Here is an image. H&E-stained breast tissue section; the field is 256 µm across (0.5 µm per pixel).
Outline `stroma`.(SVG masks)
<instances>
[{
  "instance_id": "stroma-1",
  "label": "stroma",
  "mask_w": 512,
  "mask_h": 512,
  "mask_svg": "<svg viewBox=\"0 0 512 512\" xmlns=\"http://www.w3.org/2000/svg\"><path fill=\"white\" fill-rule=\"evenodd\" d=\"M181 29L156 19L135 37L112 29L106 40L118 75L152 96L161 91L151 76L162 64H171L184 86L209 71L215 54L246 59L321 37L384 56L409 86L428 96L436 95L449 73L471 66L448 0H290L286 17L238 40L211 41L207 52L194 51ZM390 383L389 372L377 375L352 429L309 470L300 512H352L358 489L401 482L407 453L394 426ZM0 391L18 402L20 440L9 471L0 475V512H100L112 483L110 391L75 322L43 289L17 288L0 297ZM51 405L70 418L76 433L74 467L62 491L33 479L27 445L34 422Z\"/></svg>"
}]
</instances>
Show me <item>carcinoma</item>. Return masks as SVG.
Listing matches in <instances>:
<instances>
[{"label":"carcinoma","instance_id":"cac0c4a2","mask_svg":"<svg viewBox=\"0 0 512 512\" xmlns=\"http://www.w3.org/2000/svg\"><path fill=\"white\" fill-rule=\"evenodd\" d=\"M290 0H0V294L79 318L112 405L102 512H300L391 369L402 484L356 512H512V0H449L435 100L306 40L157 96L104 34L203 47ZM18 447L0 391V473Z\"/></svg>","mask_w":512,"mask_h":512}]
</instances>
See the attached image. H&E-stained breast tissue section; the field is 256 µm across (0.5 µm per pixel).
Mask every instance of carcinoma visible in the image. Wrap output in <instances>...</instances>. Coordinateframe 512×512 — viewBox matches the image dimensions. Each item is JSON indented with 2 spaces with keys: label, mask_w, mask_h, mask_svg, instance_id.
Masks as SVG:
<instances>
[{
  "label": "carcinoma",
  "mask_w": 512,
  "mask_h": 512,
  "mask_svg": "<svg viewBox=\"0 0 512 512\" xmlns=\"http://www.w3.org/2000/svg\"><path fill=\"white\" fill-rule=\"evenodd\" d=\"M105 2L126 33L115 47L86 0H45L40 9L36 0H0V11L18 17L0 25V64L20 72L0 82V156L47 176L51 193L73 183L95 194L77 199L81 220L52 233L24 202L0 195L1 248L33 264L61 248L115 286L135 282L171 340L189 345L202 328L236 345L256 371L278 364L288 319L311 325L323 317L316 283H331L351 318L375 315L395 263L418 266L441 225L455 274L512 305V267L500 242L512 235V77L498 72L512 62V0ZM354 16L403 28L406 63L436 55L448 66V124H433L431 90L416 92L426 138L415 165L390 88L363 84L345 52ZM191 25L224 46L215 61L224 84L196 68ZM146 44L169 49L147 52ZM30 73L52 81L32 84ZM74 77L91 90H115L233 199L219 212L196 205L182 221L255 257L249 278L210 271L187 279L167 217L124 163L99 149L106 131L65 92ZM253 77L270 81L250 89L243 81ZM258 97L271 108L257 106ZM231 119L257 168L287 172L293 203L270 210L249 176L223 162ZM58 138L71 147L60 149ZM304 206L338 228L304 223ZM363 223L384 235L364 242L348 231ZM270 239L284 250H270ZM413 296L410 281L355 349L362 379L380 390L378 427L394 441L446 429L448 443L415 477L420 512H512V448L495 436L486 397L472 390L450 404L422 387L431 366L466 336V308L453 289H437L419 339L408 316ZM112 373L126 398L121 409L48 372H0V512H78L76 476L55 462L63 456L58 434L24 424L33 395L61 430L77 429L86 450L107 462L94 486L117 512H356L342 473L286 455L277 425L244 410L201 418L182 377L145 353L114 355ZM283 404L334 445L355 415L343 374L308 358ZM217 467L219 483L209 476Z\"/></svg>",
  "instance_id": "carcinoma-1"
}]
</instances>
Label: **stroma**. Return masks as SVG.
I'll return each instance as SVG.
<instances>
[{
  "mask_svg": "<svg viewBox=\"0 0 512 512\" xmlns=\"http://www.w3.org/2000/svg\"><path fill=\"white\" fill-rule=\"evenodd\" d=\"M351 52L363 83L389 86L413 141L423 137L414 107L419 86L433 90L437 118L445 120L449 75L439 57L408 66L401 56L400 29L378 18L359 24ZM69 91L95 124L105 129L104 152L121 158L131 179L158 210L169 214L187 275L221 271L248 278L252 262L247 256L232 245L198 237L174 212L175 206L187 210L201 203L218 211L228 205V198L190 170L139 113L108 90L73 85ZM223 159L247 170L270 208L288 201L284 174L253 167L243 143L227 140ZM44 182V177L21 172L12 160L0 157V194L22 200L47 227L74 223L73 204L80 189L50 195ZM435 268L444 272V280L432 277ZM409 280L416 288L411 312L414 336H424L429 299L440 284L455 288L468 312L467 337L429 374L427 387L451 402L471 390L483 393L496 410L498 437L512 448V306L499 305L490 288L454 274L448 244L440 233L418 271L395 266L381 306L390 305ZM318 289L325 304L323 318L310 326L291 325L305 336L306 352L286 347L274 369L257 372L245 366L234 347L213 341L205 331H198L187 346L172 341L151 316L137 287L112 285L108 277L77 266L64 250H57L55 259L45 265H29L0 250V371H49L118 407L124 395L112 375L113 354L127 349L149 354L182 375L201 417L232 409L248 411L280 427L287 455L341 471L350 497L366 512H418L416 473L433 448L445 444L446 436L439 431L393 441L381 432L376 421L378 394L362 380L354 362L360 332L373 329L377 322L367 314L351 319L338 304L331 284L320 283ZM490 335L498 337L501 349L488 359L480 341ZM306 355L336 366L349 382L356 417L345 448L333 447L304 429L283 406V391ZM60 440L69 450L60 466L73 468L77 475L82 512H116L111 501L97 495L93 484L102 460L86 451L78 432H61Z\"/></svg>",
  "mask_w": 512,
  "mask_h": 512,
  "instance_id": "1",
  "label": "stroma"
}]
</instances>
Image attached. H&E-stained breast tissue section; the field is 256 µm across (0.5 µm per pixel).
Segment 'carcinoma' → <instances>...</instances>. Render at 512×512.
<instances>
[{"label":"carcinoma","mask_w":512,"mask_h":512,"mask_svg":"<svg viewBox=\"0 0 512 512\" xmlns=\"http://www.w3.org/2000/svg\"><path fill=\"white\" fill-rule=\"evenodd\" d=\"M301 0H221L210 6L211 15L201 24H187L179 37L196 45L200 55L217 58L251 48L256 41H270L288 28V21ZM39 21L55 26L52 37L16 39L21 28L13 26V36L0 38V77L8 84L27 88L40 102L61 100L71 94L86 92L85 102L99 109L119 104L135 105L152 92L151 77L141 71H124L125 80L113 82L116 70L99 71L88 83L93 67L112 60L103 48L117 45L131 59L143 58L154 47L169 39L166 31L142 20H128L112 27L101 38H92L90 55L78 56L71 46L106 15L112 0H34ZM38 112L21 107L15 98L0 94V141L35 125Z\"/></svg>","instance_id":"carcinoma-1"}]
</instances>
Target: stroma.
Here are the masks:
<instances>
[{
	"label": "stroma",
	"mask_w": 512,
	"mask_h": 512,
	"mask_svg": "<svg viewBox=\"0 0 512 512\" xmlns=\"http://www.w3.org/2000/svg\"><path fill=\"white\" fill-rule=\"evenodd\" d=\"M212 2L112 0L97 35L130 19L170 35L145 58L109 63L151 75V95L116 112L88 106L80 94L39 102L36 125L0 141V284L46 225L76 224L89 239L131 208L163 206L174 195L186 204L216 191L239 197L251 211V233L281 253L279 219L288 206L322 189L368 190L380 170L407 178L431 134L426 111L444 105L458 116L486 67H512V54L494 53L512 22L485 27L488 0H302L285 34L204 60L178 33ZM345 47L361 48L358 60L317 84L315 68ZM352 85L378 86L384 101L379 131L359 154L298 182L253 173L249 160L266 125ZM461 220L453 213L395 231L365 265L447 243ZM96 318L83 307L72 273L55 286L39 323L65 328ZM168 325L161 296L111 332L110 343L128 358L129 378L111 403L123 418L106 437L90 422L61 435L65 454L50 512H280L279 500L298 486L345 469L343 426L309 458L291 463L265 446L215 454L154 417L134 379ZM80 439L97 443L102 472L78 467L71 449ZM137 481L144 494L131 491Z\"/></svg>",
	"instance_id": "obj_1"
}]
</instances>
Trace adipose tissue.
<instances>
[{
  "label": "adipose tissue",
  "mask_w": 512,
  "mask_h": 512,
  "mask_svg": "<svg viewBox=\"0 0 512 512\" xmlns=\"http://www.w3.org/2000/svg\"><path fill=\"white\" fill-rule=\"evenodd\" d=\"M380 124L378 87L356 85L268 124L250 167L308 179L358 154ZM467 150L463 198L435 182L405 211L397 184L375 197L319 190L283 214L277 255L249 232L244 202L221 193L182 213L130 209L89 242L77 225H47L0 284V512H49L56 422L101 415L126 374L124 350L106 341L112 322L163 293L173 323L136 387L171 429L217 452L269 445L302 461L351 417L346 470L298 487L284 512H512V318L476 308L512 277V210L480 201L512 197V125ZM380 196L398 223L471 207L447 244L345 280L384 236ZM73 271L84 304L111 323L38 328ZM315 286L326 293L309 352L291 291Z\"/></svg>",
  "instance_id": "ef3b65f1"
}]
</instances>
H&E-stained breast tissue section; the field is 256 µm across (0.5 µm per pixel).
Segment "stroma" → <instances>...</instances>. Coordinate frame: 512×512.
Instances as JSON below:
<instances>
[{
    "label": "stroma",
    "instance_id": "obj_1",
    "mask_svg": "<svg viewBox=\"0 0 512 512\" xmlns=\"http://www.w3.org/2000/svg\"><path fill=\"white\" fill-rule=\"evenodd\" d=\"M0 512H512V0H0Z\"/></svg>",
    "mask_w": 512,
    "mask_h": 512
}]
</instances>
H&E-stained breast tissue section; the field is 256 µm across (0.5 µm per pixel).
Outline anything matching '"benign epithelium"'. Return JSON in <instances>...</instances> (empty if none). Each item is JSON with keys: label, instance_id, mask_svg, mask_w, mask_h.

_____

> _TO DO_:
Out of the records, collect only those lines that contain the string "field".

> _EXERCISE RESPONSE_:
Here is an image. H&E-stained breast tissue section; the field is 256 µm across (0.5 µm per pixel).
See the attached image. H&E-stained breast tissue section; the field is 256 µm across (0.5 µm per pixel).
Image attached. H&E-stained breast tissue section; the field is 256 µm across (0.5 µm per pixel).
H&E-stained breast tissue section; the field is 256 µm across (0.5 µm per pixel).
H&E-stained breast tissue section; the field is 256 µm across (0.5 µm per pixel).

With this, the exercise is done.